Once you find the line containing "relocated,kapelusz/czerwony,[60 243 121" in the data below, copy it and each following line exactly, up to and including the line containing "appeared,,,miska/różowy,[130 218 189", and nothing else.

★ ★ ★ ★ ★ ★ ★

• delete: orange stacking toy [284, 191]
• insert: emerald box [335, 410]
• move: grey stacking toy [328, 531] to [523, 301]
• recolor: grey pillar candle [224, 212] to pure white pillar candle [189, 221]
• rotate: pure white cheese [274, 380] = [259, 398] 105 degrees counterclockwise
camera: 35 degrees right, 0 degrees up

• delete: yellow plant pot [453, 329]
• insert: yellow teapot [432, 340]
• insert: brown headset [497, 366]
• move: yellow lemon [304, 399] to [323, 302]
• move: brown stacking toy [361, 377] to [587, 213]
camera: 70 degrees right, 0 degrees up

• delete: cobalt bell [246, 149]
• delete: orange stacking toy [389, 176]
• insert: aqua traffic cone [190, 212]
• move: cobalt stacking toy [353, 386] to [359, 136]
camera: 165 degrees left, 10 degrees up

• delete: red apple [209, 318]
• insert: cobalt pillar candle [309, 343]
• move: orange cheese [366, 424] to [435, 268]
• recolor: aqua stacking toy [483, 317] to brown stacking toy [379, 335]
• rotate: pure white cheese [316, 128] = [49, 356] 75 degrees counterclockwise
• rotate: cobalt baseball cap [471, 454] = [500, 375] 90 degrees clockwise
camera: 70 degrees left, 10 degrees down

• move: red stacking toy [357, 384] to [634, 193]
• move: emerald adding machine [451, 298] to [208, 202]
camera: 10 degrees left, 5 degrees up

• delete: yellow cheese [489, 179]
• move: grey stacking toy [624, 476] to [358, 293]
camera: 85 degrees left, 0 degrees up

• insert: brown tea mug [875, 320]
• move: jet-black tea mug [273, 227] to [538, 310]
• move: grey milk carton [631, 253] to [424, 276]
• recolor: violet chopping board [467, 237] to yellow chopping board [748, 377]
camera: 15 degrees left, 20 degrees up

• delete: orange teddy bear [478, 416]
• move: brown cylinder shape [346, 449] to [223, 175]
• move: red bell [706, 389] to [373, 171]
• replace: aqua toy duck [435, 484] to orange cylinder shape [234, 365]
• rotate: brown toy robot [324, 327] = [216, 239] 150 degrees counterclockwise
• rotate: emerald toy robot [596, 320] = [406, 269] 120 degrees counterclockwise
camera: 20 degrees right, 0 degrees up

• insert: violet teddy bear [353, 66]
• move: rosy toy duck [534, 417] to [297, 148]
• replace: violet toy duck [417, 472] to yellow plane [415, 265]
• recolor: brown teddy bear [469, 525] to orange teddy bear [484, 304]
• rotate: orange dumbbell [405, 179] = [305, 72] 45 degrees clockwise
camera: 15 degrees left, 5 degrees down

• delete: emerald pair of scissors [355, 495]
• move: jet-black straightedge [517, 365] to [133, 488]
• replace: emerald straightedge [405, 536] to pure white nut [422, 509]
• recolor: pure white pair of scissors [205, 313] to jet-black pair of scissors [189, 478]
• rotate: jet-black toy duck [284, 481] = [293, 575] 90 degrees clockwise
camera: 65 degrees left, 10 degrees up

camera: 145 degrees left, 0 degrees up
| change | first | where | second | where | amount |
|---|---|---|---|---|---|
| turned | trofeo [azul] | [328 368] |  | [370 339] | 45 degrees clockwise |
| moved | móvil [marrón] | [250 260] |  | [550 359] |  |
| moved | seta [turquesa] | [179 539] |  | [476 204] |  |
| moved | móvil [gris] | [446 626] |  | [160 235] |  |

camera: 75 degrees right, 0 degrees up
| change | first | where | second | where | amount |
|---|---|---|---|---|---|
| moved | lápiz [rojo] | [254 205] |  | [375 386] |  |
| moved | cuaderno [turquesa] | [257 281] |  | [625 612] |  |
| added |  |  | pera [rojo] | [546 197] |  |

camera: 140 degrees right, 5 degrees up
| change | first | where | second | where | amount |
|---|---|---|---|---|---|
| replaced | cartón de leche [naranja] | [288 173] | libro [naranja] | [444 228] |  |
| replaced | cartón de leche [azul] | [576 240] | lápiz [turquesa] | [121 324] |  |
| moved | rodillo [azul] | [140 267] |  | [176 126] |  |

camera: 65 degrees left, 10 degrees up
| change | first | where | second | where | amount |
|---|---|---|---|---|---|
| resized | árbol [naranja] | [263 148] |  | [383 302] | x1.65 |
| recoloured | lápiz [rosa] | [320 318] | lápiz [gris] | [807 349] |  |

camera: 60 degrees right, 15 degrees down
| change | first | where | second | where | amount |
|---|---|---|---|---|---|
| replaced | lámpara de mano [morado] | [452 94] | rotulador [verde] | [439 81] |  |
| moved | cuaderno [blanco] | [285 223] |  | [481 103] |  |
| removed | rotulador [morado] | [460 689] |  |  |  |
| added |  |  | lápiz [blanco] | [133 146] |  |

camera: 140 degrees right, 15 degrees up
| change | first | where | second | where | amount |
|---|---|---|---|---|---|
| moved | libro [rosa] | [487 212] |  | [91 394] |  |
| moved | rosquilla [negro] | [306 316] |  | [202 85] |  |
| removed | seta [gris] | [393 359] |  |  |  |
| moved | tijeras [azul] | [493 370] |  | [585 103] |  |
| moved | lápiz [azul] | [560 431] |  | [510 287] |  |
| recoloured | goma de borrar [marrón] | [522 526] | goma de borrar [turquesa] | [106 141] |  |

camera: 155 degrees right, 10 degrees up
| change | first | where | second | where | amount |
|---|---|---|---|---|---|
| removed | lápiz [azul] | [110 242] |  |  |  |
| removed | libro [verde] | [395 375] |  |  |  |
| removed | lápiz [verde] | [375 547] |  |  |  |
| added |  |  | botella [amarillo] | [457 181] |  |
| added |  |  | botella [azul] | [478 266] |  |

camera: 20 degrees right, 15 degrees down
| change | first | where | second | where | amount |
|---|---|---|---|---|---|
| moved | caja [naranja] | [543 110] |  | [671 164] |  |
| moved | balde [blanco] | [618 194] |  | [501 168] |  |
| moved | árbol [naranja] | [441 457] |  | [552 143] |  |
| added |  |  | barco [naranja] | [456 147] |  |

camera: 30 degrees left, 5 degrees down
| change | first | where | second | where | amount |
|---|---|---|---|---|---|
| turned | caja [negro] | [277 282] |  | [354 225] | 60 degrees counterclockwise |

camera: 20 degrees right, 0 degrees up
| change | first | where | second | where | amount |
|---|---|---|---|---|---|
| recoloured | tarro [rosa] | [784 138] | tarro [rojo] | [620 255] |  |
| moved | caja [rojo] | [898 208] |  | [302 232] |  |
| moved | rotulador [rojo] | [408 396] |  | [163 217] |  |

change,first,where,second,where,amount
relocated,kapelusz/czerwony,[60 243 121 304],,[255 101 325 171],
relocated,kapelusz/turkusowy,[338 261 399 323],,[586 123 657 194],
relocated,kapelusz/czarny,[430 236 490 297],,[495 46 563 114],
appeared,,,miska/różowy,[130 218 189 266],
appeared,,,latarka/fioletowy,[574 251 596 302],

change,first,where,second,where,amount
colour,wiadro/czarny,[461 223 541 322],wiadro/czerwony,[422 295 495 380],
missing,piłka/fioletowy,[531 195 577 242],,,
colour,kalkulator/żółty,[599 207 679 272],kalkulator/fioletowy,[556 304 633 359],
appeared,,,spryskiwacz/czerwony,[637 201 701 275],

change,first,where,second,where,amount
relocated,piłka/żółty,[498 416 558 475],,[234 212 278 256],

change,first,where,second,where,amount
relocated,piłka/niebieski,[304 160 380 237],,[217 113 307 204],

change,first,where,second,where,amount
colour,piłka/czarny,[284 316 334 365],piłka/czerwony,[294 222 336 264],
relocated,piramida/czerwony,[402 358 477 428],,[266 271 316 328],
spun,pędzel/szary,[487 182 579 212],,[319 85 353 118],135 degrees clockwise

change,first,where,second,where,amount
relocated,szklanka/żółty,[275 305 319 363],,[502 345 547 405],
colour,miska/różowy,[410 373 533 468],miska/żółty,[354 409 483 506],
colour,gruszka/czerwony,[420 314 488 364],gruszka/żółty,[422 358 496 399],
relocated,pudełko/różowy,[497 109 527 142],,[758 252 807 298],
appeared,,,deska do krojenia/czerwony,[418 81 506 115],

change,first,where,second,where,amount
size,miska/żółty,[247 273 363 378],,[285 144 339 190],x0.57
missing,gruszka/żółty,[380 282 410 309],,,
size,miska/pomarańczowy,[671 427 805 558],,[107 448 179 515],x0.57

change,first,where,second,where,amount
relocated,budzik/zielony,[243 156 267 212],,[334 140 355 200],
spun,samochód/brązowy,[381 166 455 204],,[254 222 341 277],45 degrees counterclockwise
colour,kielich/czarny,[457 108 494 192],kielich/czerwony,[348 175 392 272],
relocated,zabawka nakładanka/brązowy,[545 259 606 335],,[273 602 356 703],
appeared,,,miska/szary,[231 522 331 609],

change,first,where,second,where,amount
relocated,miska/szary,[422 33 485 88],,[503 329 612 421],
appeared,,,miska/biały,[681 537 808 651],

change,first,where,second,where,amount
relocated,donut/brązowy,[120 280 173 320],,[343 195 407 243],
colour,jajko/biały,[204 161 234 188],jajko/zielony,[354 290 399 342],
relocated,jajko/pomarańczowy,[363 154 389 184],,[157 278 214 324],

★ ★ ★ ★ ★ ★ ★

_REPLY_:
relocated,kapelusz/czerwony,[60 243 121 304],,[255 101 325 171],
relocated,kapelusz/turkusowy,[338 261 399 323],,[586 123 657 194],
relocated,kapelusz/czarny,[430 236 490 297],,[495 46 563 114],
appeared,,,miska/różowy,[130 218 189 266],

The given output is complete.